Coordinate-based object records:
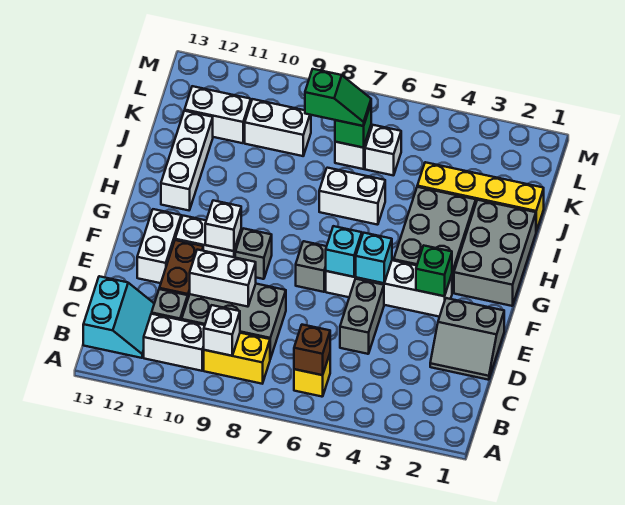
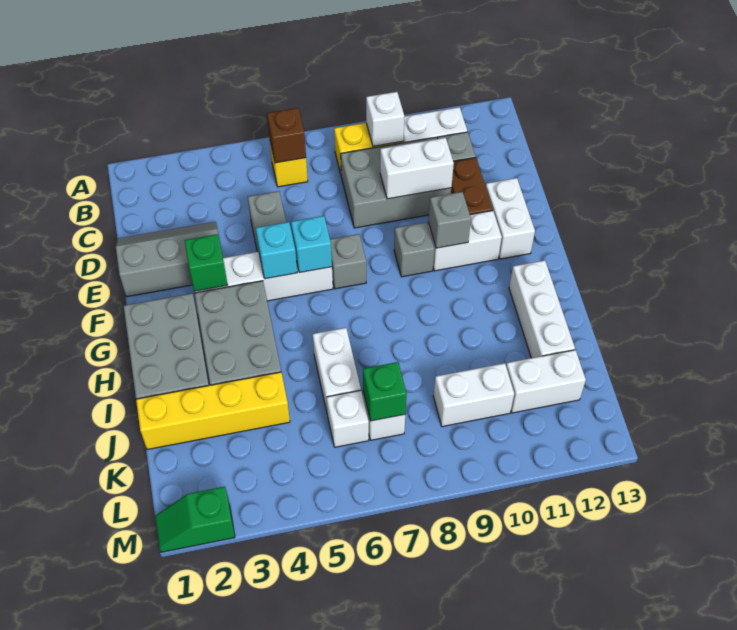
cyan slope B12:C13 level 1 top 13 -> none
grey slope D1:E2 level 1 top E -> grey slope D1:E3 level 1 top E
white brick F10 level 2 -> grey brick F10 level 2
white brick I6:I7 level 1 -> white brick I6:J6 level 1
green slope K7:K8 level 3 top 8 -> green slope M1:M2 level 1 top 2

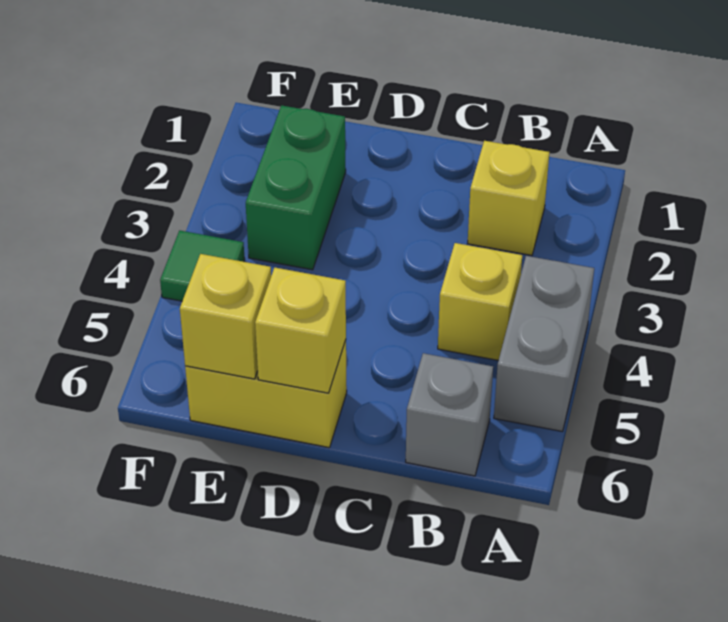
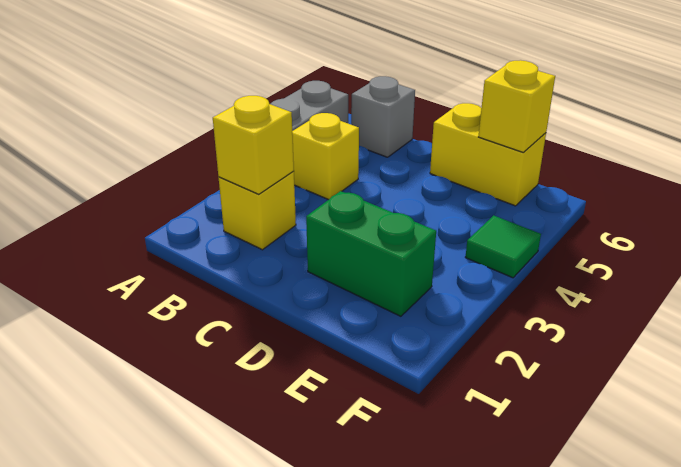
yellow brick D6 level 2 -> yellow brick B2 level 2
green brick E2:E3 level 1 -> green brick D2:E2 level 1

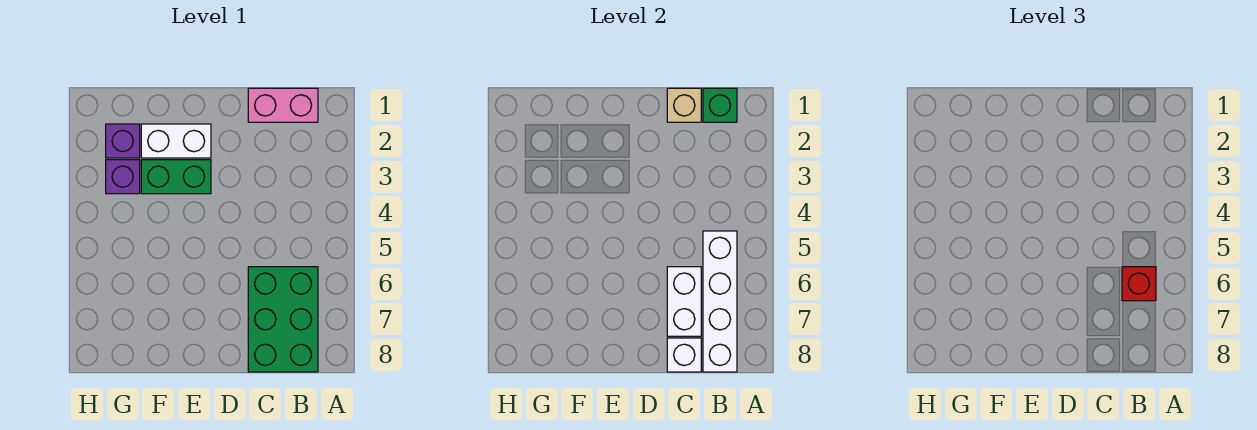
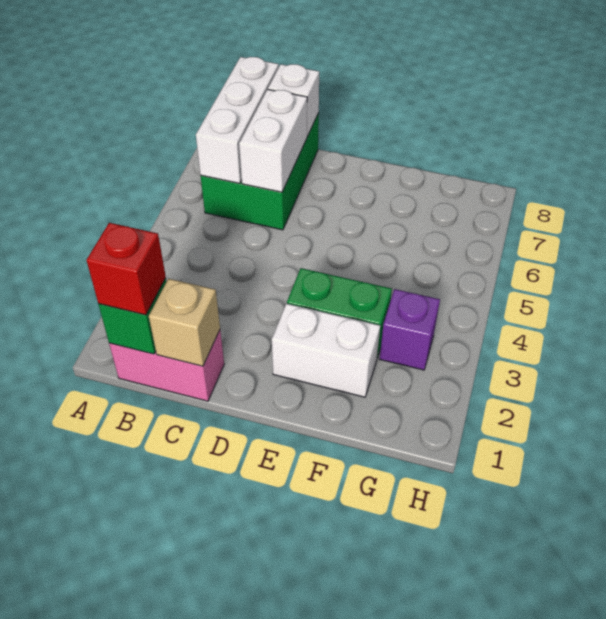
white brick B5:B8 level 2 -> white brick B6:B8 level 2
red brick B6 level 3 -> red brick B1 level 3
purple brick G2 level 1 -> none

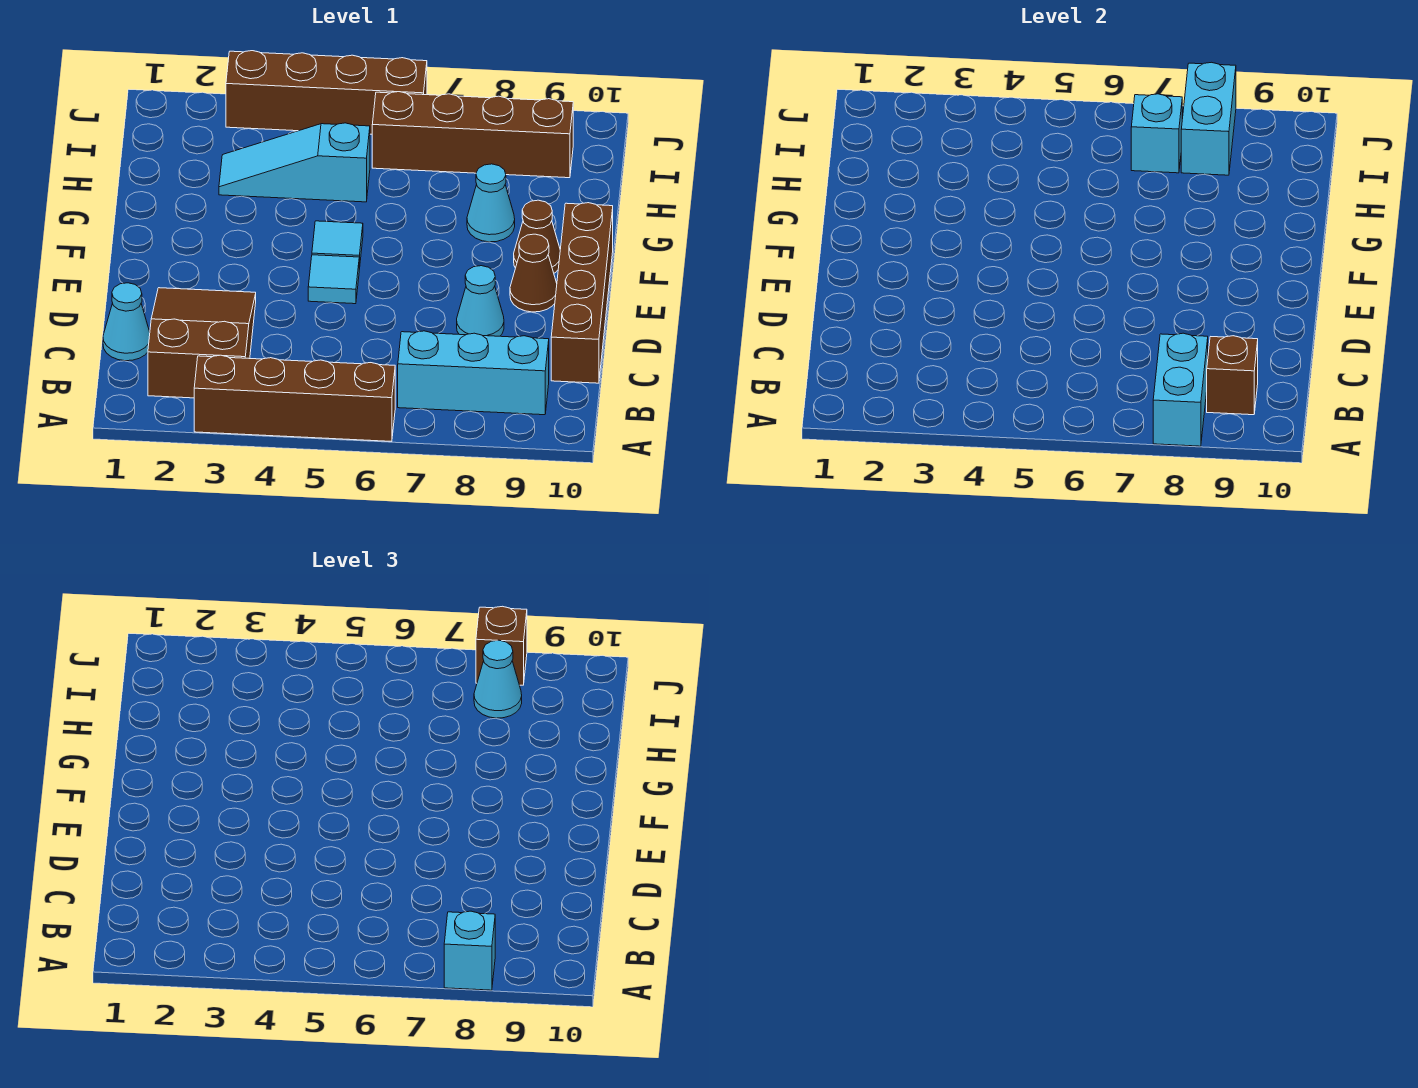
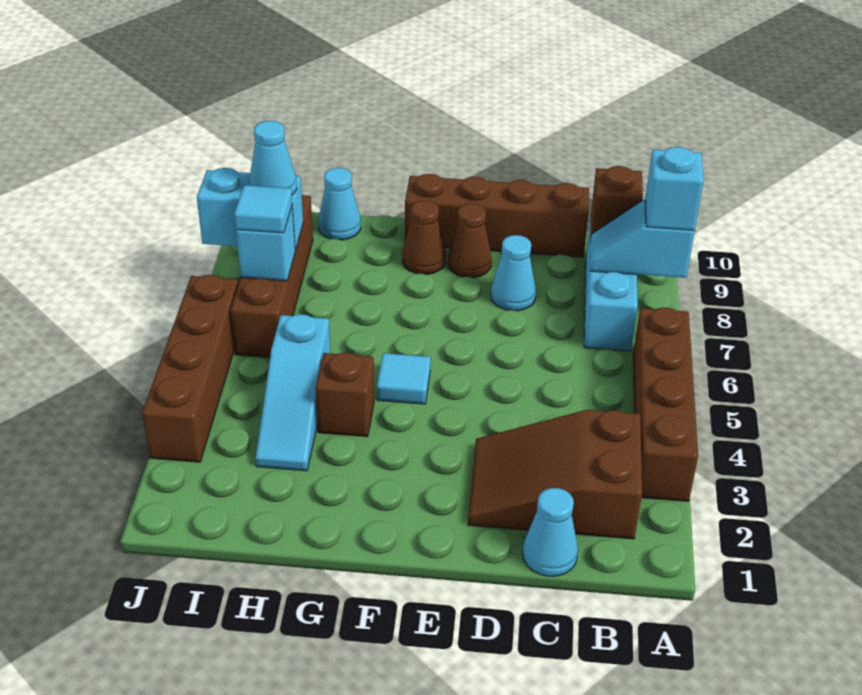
cyan brick A8:B8 level 2 -> cyan slope A8:B8 level 2 top A
cyan tile E5 level 1 -> cyan tile I7 level 3
cyan cone G8 level 1 -> cyan cone H10 level 1
brown brick J8 level 3 -> brown brick G4 level 1

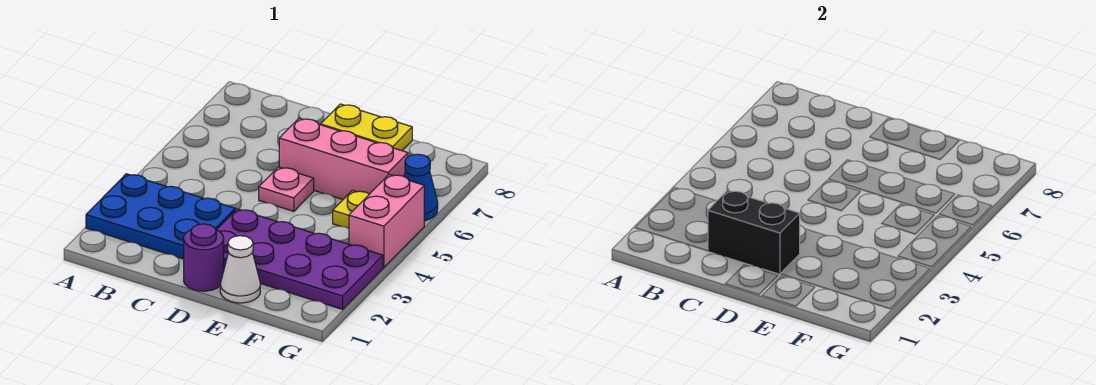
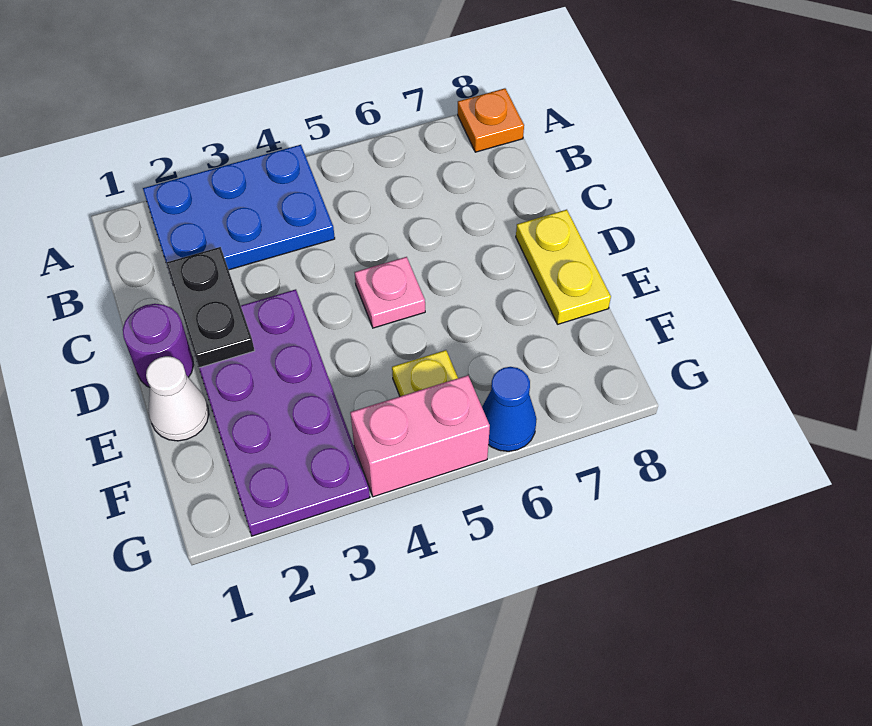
blue plate A2:C3 level 1 -> blue plate A2:B4 level 1
none -> orange plate A8 level 1
black brick C2:D2 level 2 -> black plate C2:D2 level 2
pink brick D6:F6 level 1 -> none

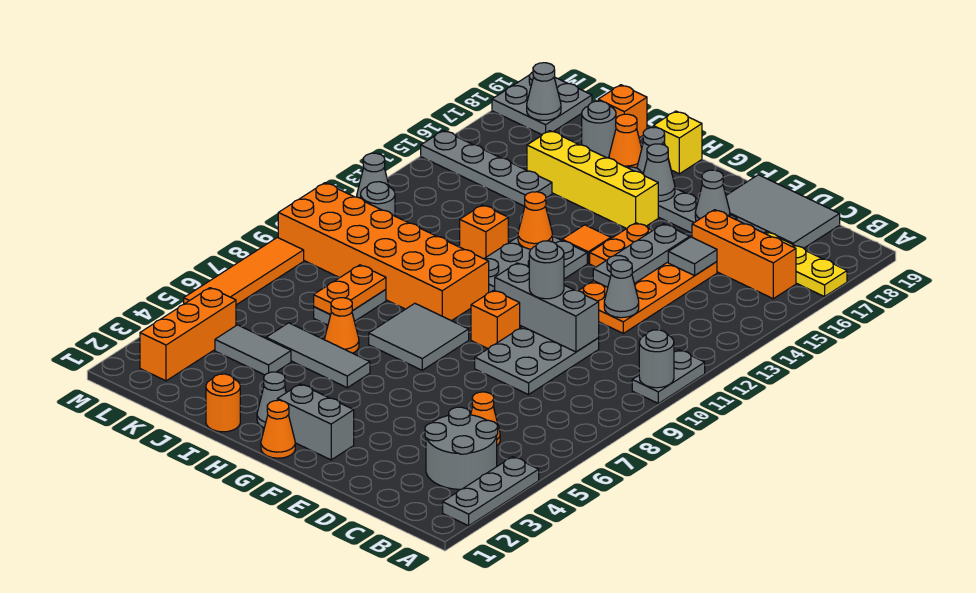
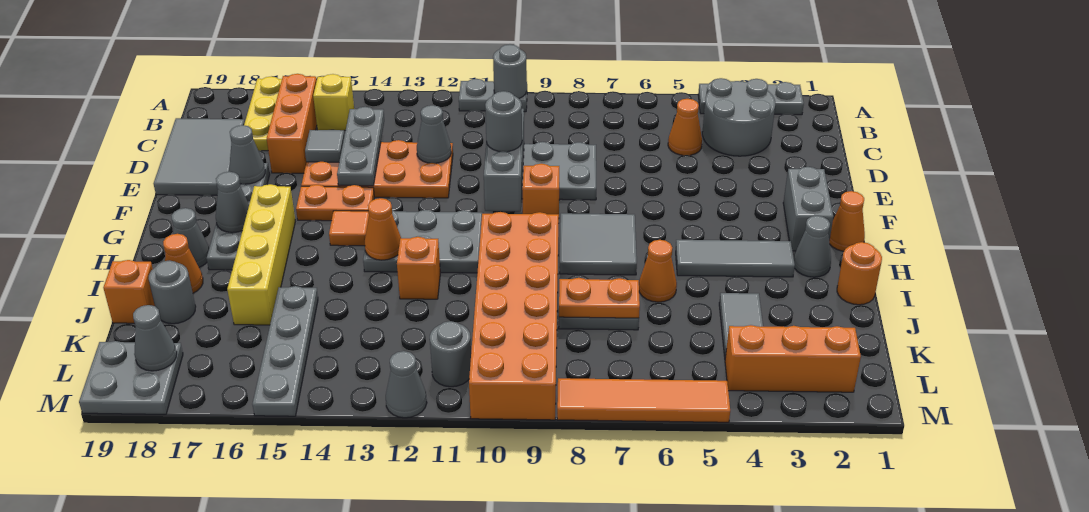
grey plate E13:E15 level 2 -> grey plate C14:E14 level 2
grey tile H5:J5 level 1 -> grey tile H3:H5 level 1
yellow brick H19 level 1 -> yellow brick B15 level 1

__To do__. Word for word, restate the lines above from the one with "grey slope D1:E2" through the one with "cyan cone G8 level 1 -> cyan cone H10 level 1", keeping both ends and dropping the pictures.

__Solution to this problem__.
grey slope D1:E2 level 1 top E -> grey slope D1:E3 level 1 top E
white brick F10 level 2 -> grey brick F10 level 2
white brick I6:I7 level 1 -> white brick I6:J6 level 1
green slope K7:K8 level 3 top 8 -> green slope M1:M2 level 1 top 2

yellow brick D6 level 2 -> yellow brick B2 level 2
green brick E2:E3 level 1 -> green brick D2:E2 level 1

white brick B5:B8 level 2 -> white brick B6:B8 level 2
red brick B6 level 3 -> red brick B1 level 3
purple brick G2 level 1 -> none

cyan brick A8:B8 level 2 -> cyan slope A8:B8 level 2 top A
cyan tile E5 level 1 -> cyan tile I7 level 3
cyan cone G8 level 1 -> cyan cone H10 level 1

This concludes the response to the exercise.